----- Exercise input
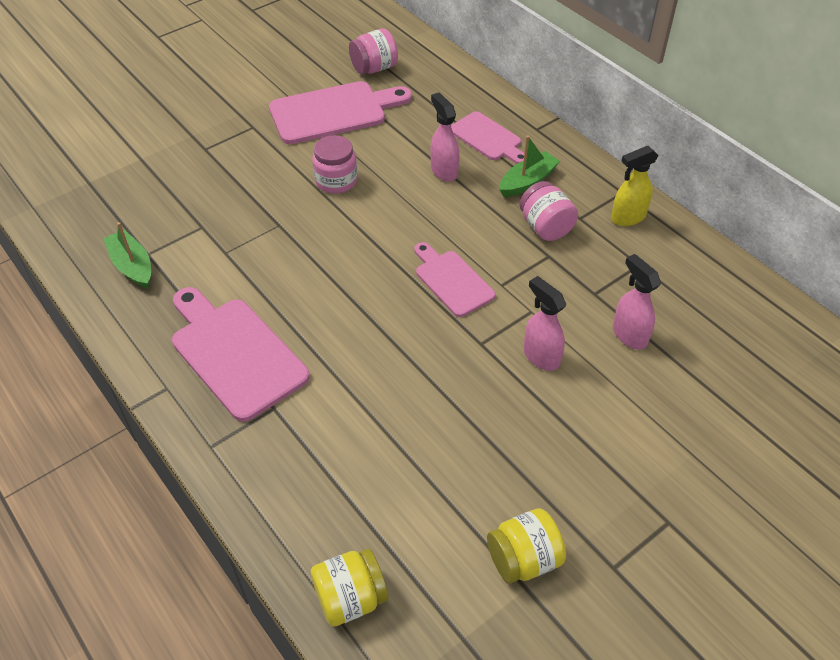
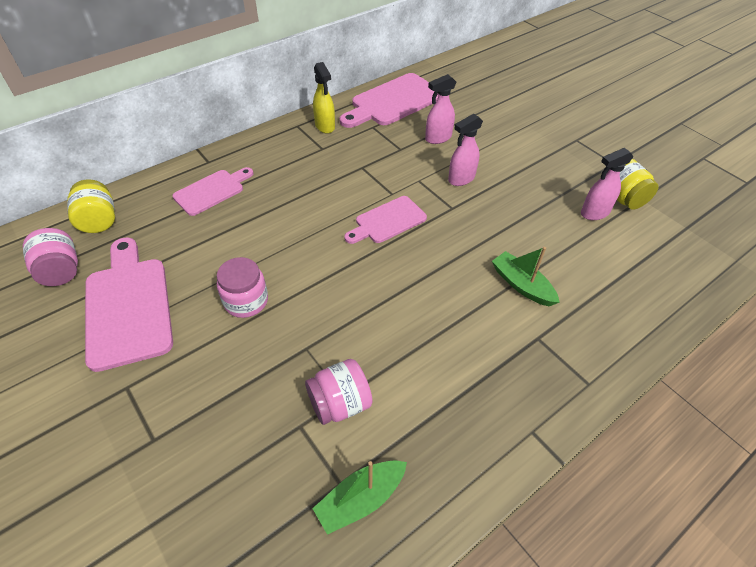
camera: 90 degrees left, 0 degrees up
(235, 354) = (482, 374): pink cutting board -> pink cutting board (394, 101)
(350, 598) = (685, 282): yellow jar -> yellow jar (99, 221)
(444, 171) = (249, 221): pink spray bottle -> pink spray bottle (594, 213)
(527, 181) = (275, 172): green boat -> green boat (522, 285)
(545, 227) = (330, 166): pink jar -> pink jar (340, 403)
----------
Each record should be quoted exactly, with the images omitted.

camera: 90 degrees left, 0 degrees up
(235, 354) = (482, 374): pink cutting board -> pink cutting board (394, 101)
(350, 598) = (685, 282): yellow jar -> yellow jar (99, 221)
(444, 171) = (249, 221): pink spray bottle -> pink spray bottle (594, 213)
(527, 181) = (275, 172): green boat -> green boat (522, 285)
(545, 227) = (330, 166): pink jar -> pink jar (340, 403)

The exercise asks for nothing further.